_What needs to be done:_
Produce a verbatim copy of the records, and keep the images out of it.

§

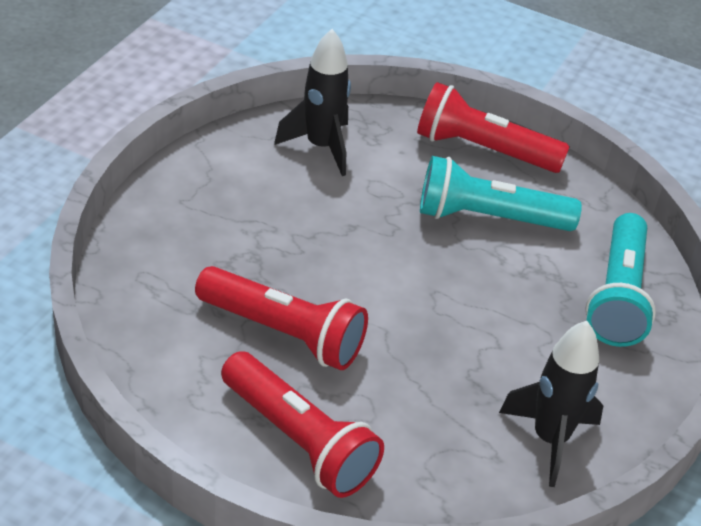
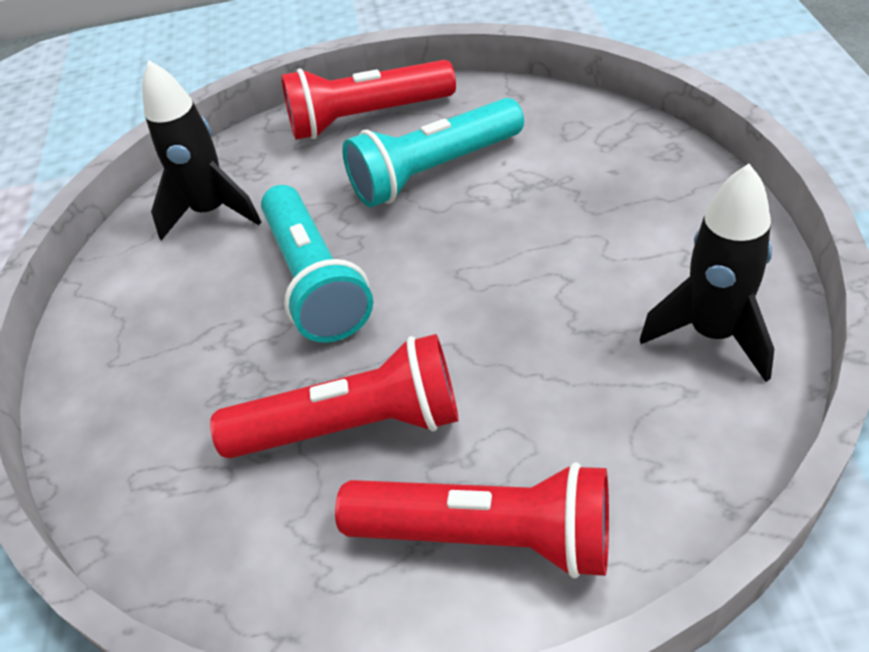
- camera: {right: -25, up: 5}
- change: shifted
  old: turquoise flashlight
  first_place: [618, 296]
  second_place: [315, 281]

§

_Task response:_
- camera: {right: -25, up: 5}
- change: shifted
  old: turquoise flashlight
  first_place: [618, 296]
  second_place: [315, 281]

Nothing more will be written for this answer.